Exercise objective: From the listing, collect all lines containing the word "grün".
** Opening Exercise inputs block **
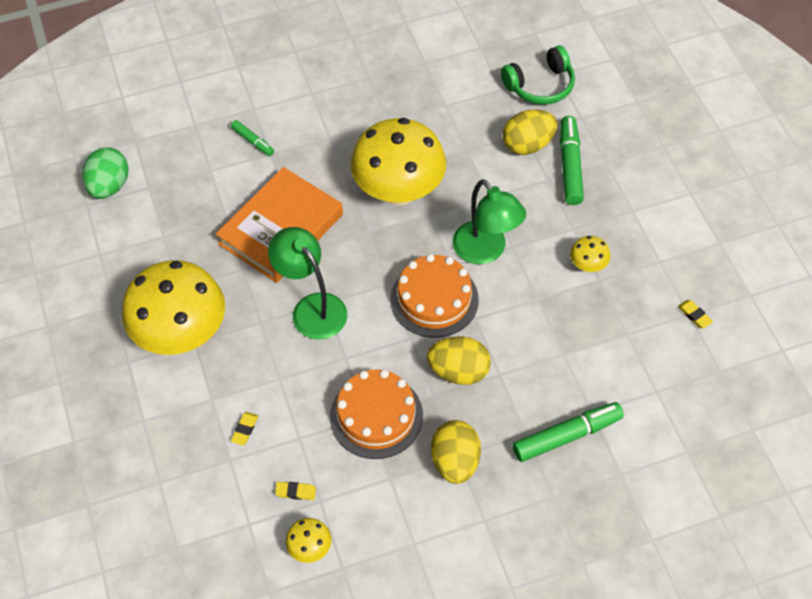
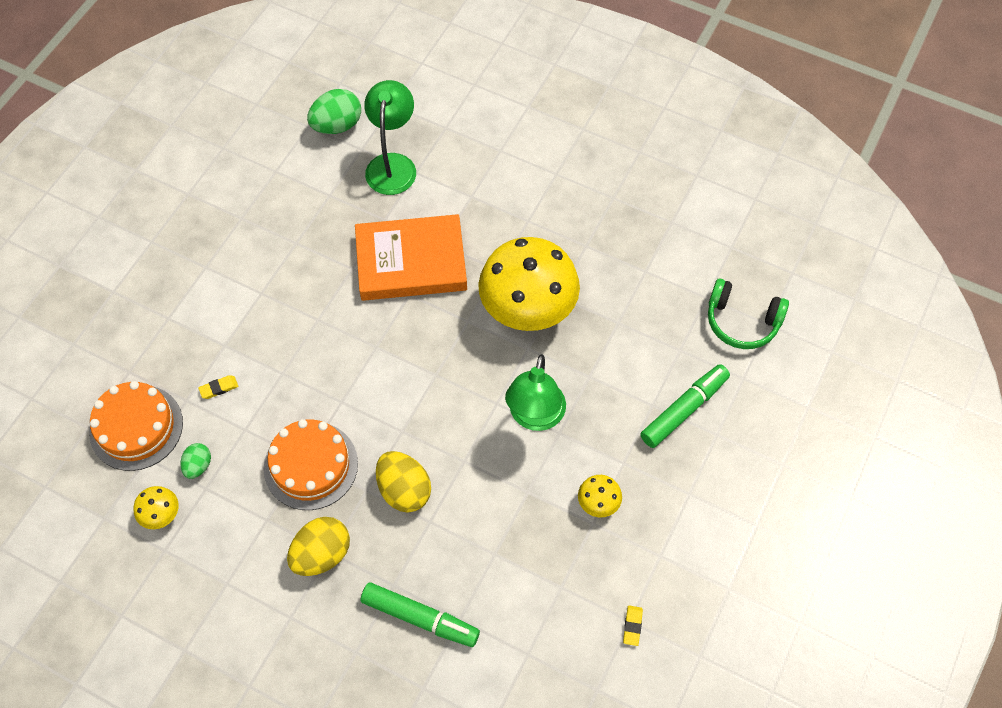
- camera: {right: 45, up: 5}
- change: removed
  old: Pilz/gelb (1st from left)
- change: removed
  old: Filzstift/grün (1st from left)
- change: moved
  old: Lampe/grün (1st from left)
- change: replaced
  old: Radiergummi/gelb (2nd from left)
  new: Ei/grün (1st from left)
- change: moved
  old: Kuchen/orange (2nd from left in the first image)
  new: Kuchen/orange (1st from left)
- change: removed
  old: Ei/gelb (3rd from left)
** Closing Exercise inputs block **
Task solution:
  old: Filzstift/grün (1st from left)
  old: Lampe/grün (1st from left)
  new: Ei/grün (1st from left)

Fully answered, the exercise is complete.